**Data provided**
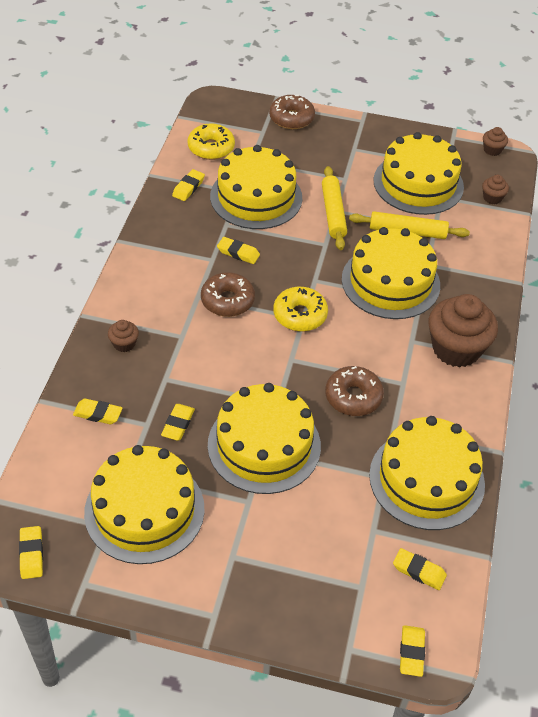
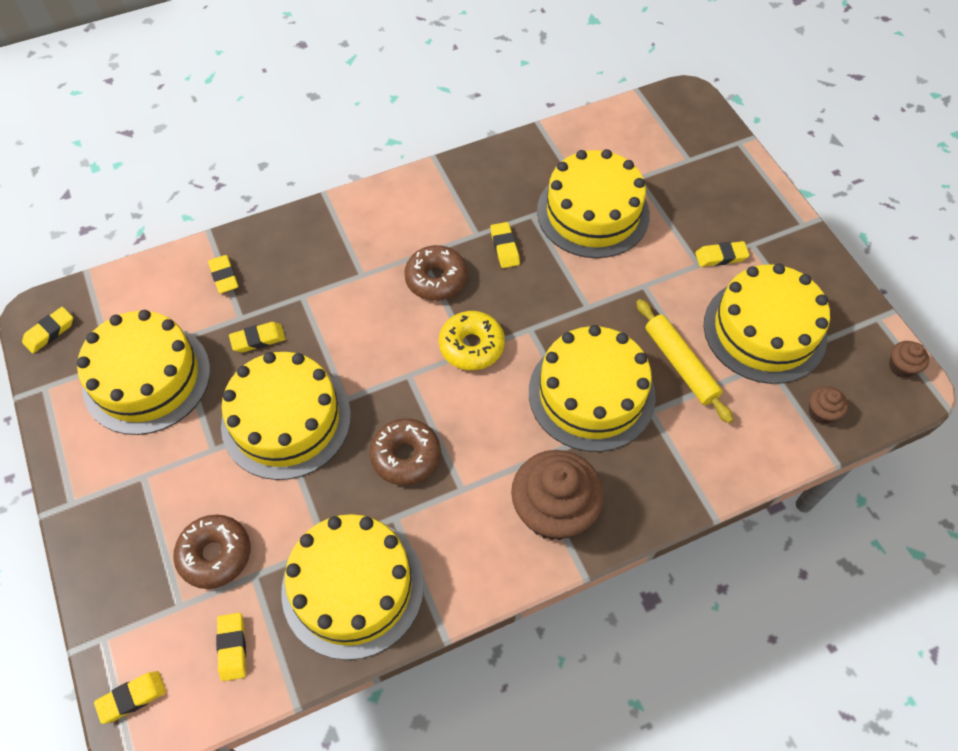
camera: 55 degrees right, 10 degrees up
(124, 344) = (316, 241): brown cupcake -> none
(188, 187) = (550, 157): yellow eraser -> yellow eraser (721, 256)
(211, 148) = (621, 138): yellow donut -> none
(291, 118) = (735, 168): brown donut -> brown donut (215, 555)
(333, 213) = (638, 285): yellow rolling pin -> none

**The task**
Some of the data mentions "none". Copy every line where it does.

**Solution to this problem**
(124, 344) = (316, 241): brown cupcake -> none
(211, 148) = (621, 138): yellow donut -> none
(333, 213) = (638, 285): yellow rolling pin -> none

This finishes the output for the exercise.